TASK BRIEF
Below are records. Copy every line with "AUDIO" in it.

DATA FOR PROCESSING

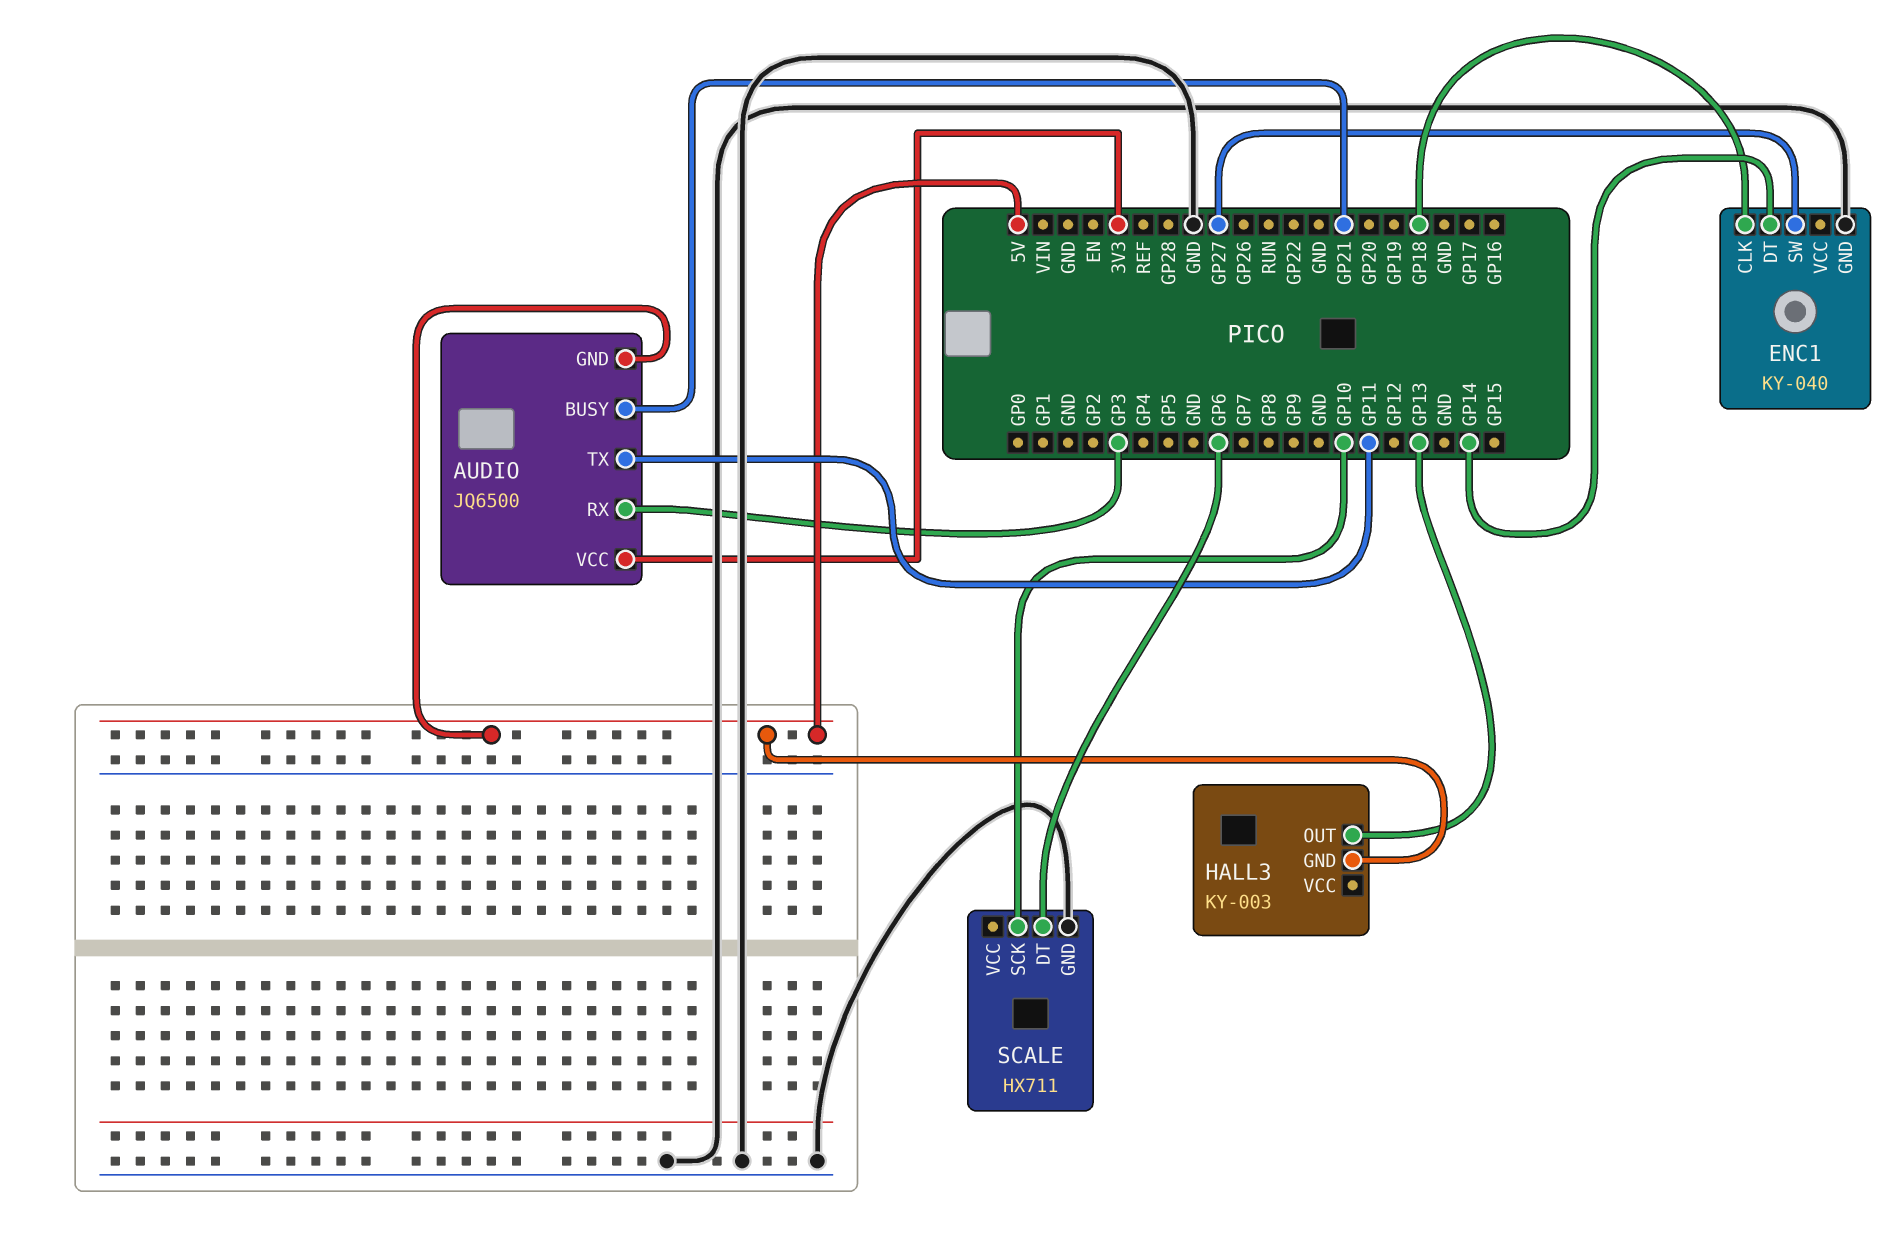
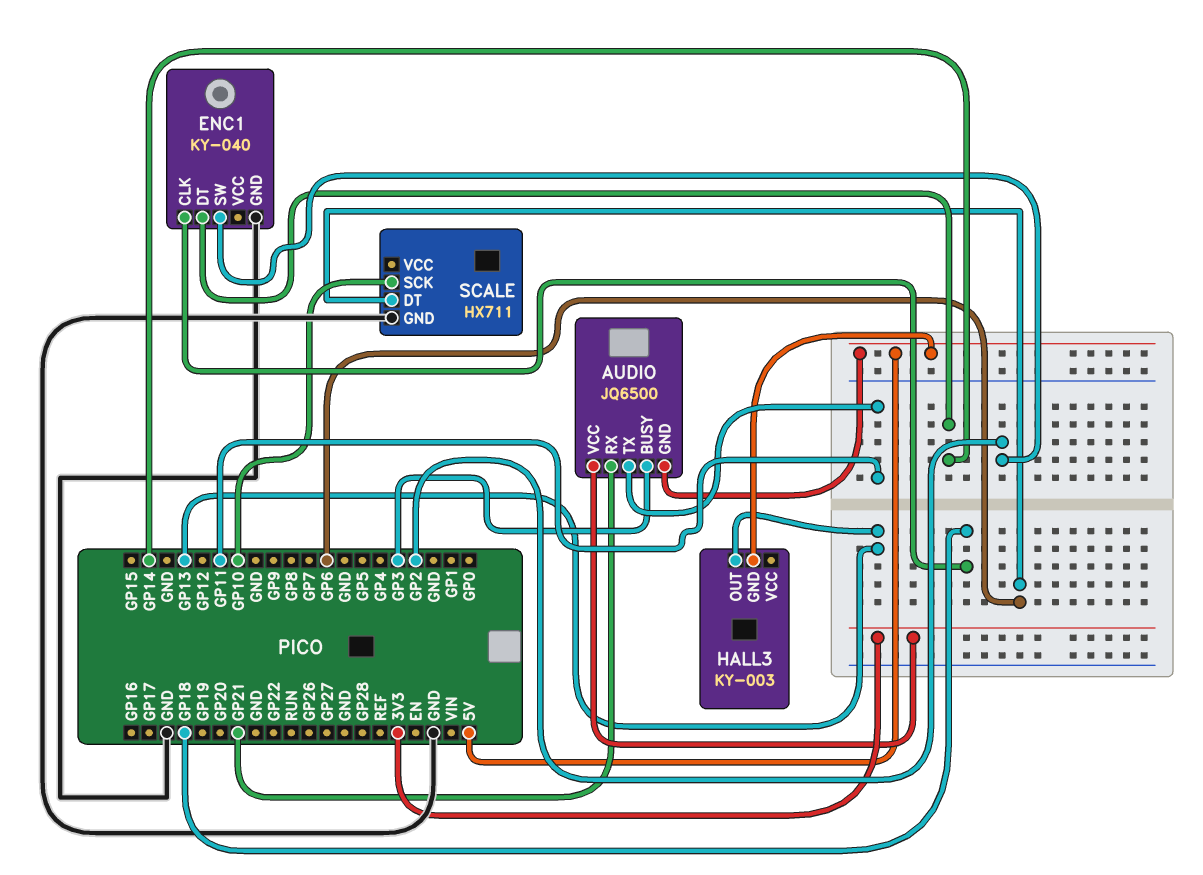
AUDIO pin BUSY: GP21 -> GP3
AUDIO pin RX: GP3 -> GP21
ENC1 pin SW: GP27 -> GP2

---

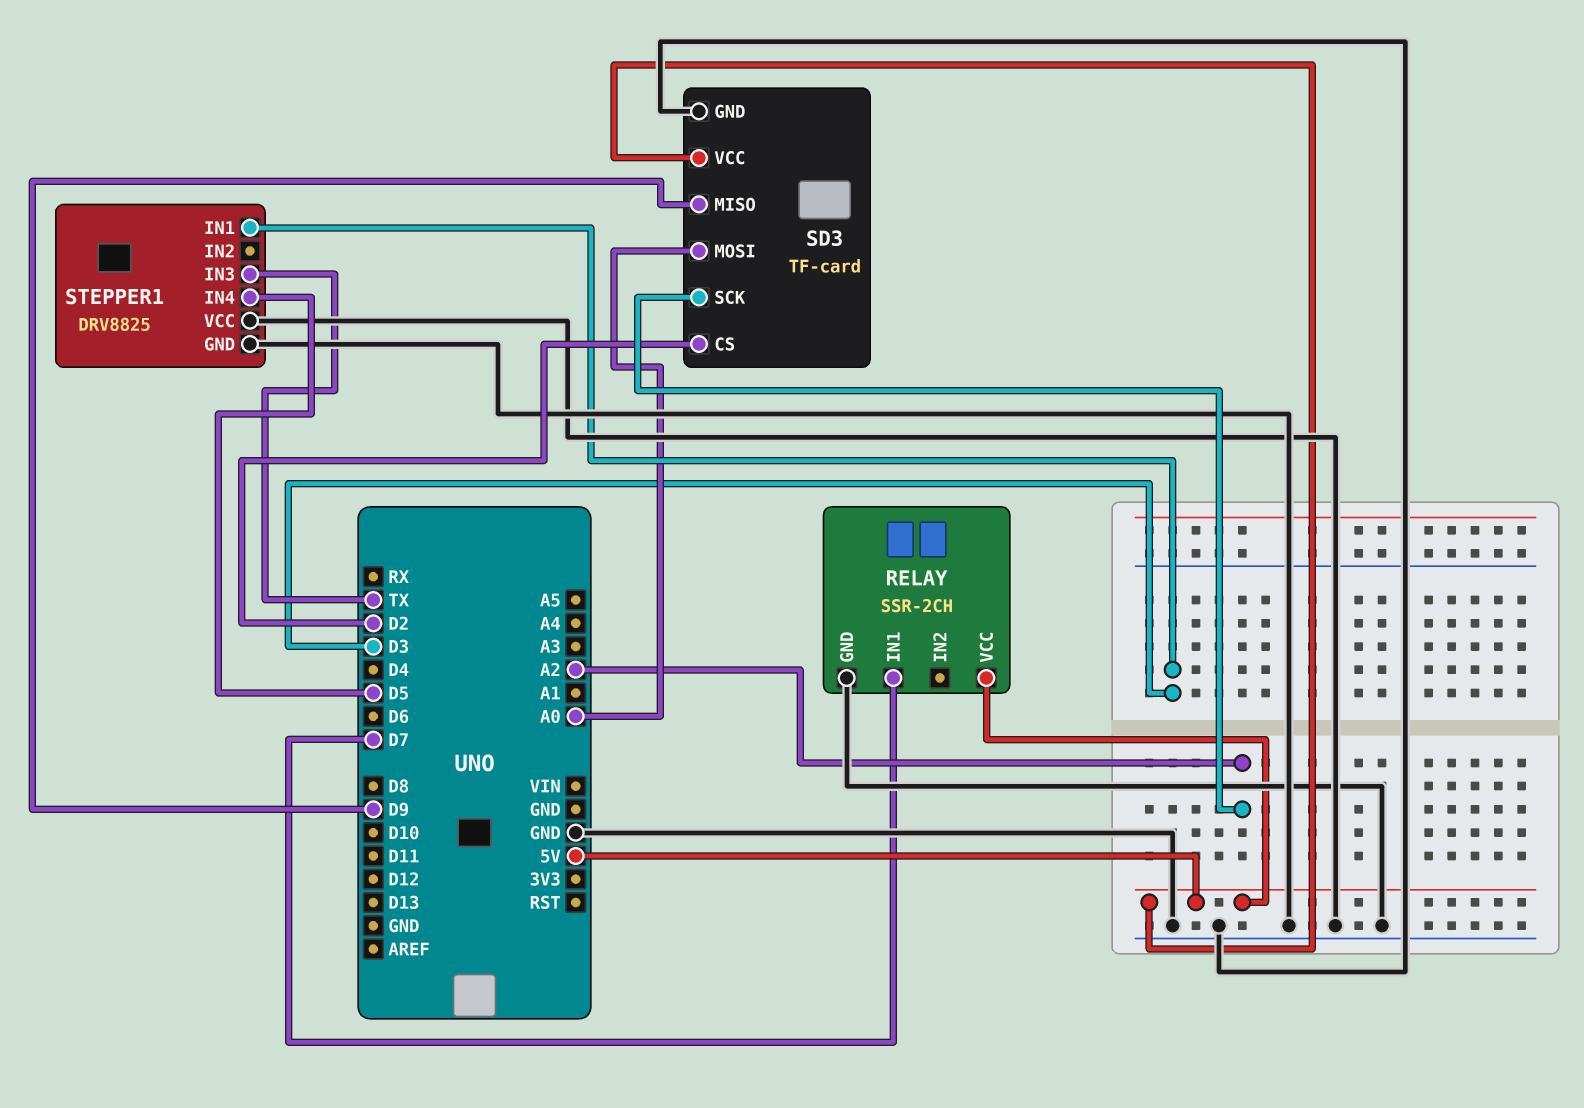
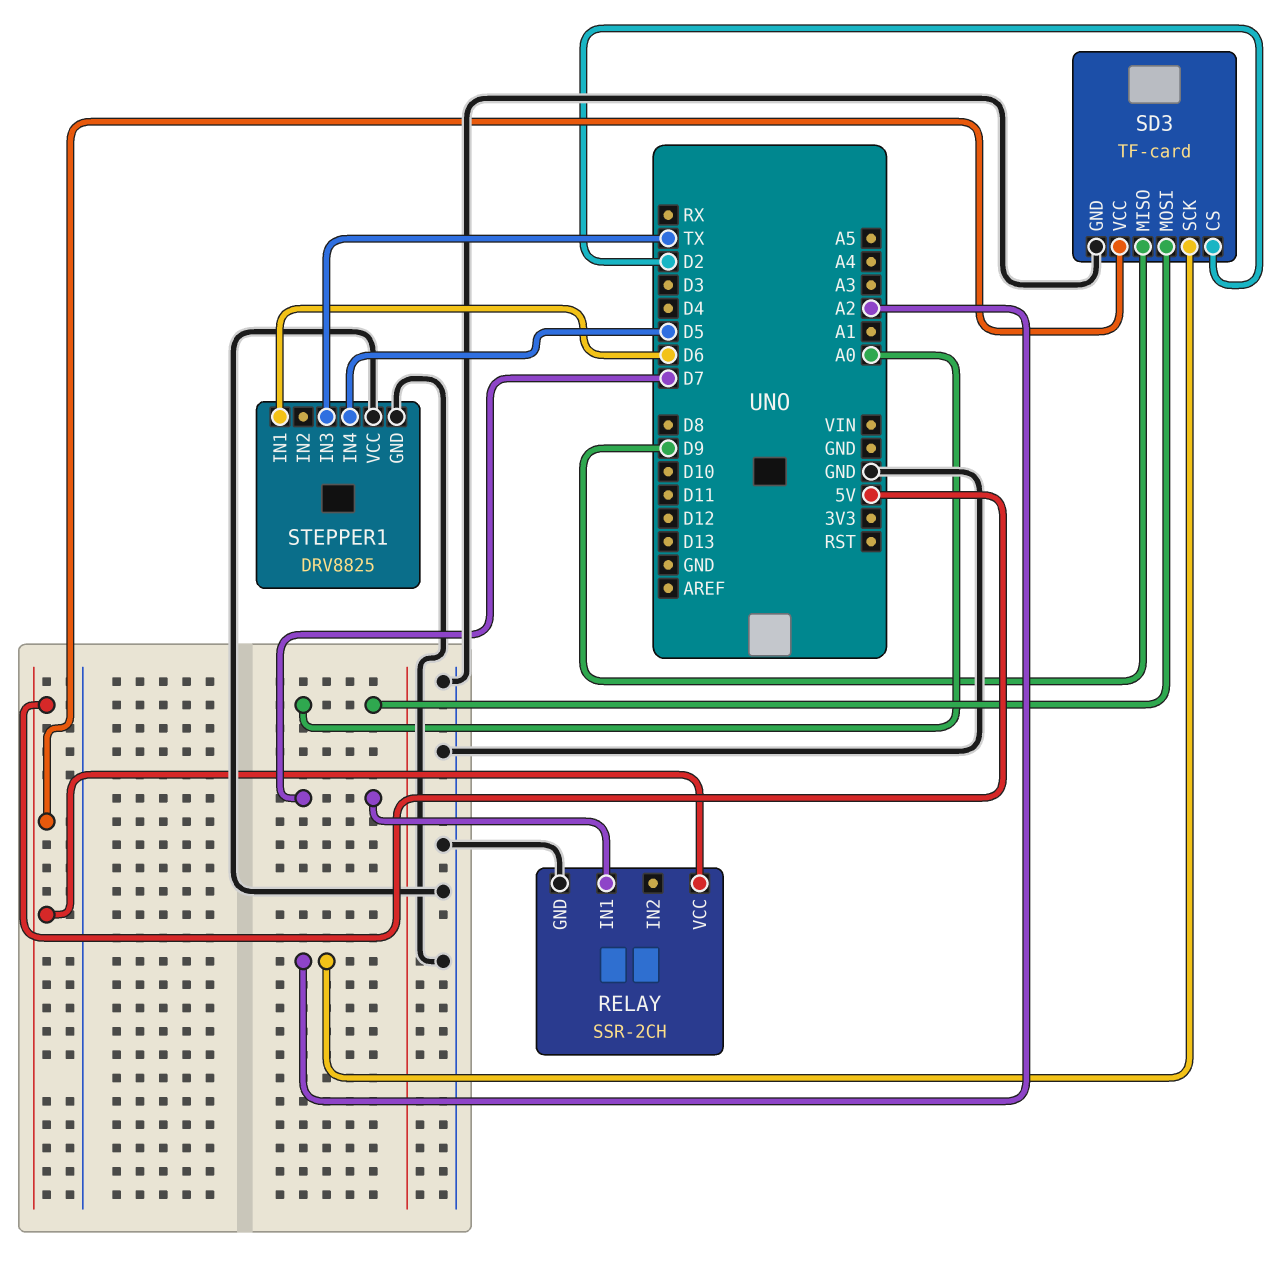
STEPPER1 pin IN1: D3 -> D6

---

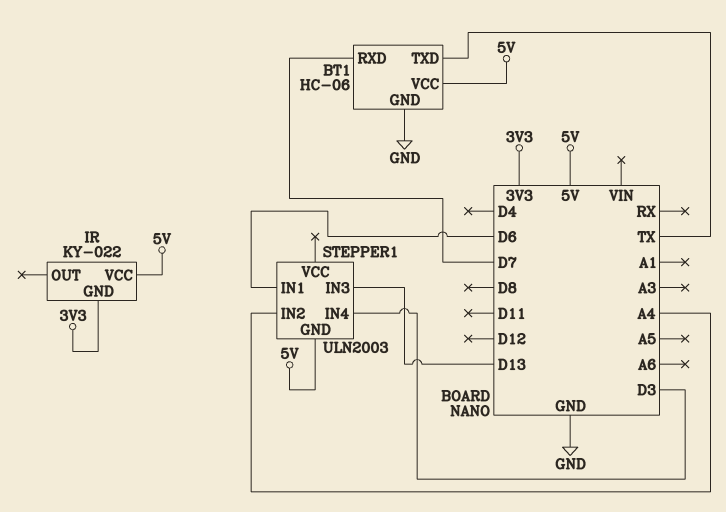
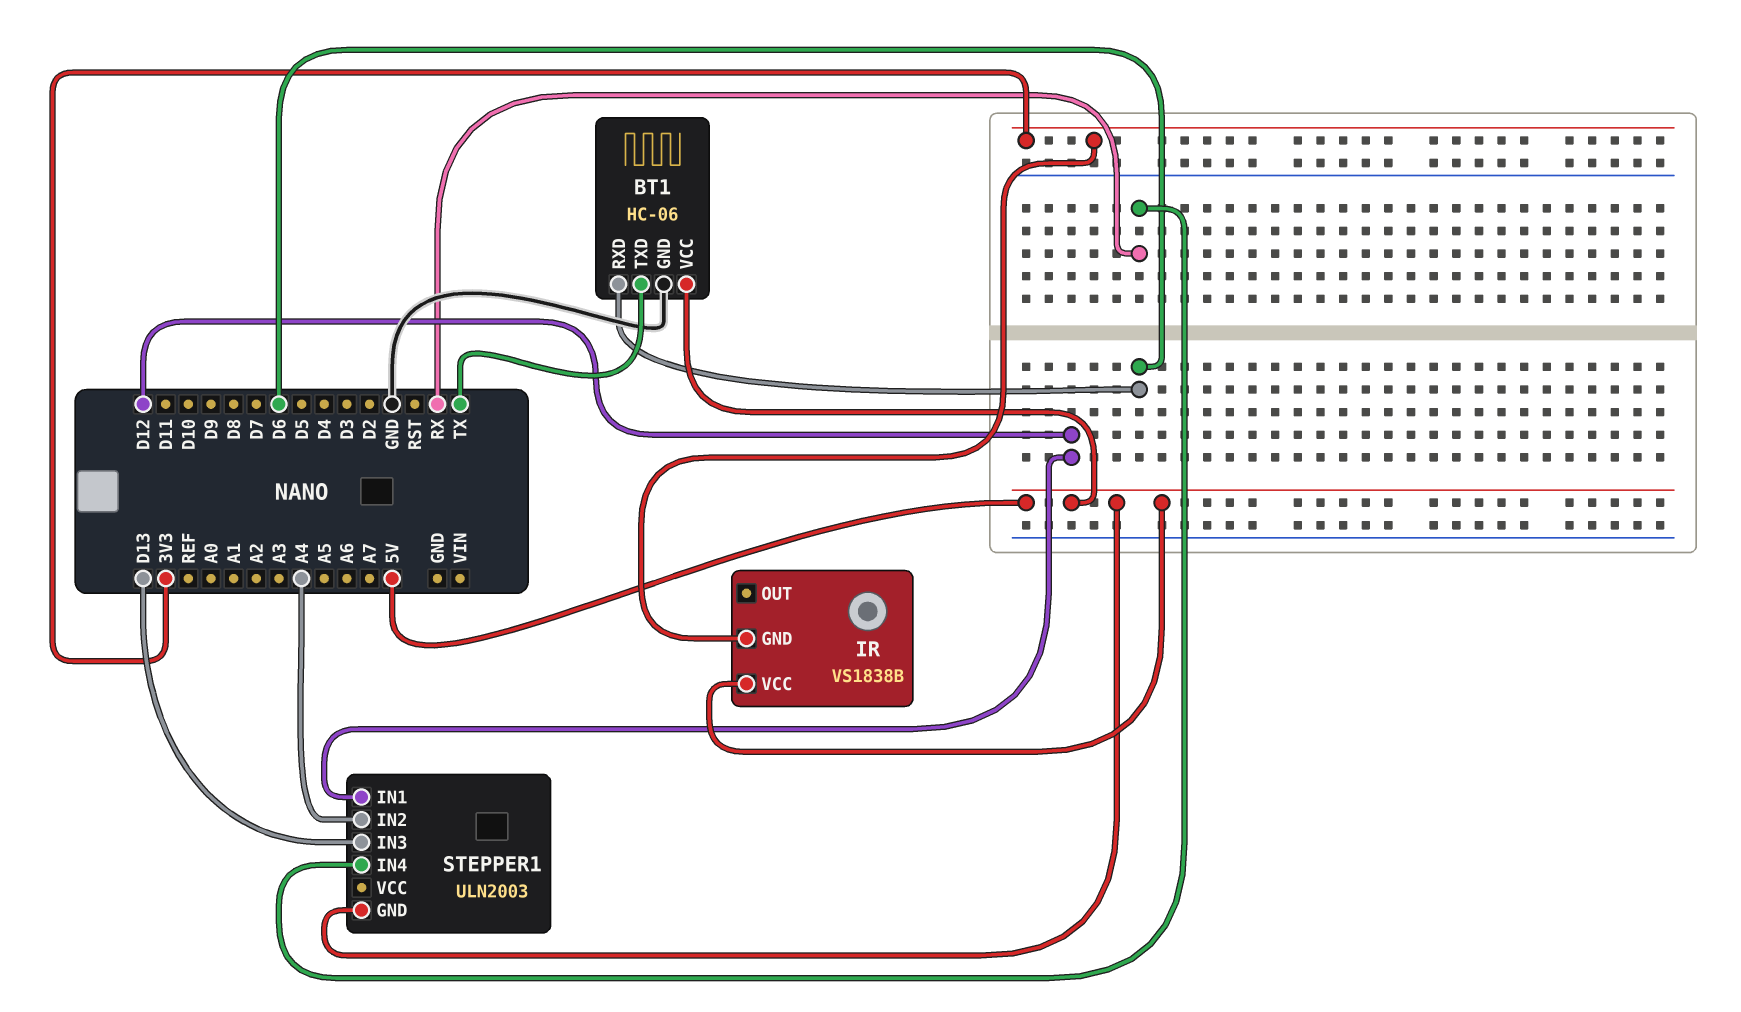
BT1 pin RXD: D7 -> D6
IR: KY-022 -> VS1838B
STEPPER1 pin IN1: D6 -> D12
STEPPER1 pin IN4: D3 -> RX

SOLUTION TO THIS PROBLEM
AUDIO pin BUSY: GP21 -> GP3
AUDIO pin RX: GP3 -> GP21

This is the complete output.